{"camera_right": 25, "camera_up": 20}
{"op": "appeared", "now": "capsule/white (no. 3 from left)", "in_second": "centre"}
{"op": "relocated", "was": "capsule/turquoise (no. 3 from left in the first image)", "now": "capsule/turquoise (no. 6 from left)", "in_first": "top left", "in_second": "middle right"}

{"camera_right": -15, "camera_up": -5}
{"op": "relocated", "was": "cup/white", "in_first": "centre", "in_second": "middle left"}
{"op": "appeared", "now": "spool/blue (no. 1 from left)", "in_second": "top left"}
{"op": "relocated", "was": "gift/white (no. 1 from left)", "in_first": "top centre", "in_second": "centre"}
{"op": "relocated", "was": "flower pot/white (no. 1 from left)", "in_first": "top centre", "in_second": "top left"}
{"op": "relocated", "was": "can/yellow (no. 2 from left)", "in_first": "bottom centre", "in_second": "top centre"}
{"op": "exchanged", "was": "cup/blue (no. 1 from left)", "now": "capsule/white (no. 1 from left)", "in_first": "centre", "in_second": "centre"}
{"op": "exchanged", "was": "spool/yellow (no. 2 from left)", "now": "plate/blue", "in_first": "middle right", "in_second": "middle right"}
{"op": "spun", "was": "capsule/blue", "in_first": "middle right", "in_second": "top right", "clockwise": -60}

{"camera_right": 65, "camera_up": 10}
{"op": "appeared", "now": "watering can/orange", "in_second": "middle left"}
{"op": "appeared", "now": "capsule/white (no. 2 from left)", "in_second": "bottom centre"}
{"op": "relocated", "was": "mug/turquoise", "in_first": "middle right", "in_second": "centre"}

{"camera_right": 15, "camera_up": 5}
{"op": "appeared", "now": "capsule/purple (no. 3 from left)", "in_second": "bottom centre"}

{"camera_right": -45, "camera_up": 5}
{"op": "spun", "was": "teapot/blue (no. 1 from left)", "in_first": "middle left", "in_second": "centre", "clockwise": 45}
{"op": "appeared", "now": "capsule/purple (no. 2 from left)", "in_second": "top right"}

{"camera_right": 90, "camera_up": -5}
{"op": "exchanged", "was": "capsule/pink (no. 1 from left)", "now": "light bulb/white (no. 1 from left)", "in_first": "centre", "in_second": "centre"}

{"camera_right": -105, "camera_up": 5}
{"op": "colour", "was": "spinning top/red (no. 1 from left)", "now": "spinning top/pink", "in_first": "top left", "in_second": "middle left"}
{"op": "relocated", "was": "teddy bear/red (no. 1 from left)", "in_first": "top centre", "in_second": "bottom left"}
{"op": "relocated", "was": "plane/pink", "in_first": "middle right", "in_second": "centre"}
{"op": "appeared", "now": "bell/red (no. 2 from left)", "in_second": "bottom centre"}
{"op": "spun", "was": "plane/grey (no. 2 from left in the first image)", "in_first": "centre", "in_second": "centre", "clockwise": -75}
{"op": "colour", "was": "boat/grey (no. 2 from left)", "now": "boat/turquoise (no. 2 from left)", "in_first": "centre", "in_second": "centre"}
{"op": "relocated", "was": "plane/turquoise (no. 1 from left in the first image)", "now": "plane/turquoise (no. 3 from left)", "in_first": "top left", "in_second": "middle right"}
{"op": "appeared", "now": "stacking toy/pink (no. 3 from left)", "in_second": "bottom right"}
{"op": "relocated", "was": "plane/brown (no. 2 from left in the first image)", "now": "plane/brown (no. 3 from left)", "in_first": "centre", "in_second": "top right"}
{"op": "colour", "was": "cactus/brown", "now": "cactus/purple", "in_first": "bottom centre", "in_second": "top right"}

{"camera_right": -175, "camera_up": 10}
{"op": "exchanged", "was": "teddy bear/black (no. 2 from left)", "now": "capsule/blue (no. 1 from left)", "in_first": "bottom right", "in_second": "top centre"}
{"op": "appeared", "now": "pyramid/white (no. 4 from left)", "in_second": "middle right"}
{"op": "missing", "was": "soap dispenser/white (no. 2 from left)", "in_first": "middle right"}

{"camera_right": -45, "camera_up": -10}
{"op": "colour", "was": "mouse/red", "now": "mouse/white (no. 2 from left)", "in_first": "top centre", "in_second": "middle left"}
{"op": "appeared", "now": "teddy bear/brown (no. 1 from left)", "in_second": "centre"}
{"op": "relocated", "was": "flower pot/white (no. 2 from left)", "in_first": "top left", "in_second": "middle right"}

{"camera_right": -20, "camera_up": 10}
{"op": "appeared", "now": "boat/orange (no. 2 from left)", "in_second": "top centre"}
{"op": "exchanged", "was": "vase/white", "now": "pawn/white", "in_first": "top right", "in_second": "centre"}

◆ **What the task asks**
Find each line holding the string "boat" in the listing above, then copy it.

◆ **Task answer**
{"op": "colour", "was": "boat/grey (no. 2 from left)", "now": "boat/turquoise (no. 2 from left)", "in_first": "centre", "in_second": "centre"}
{"op": "appeared", "now": "boat/orange (no. 2 from left)", "in_second": "top centre"}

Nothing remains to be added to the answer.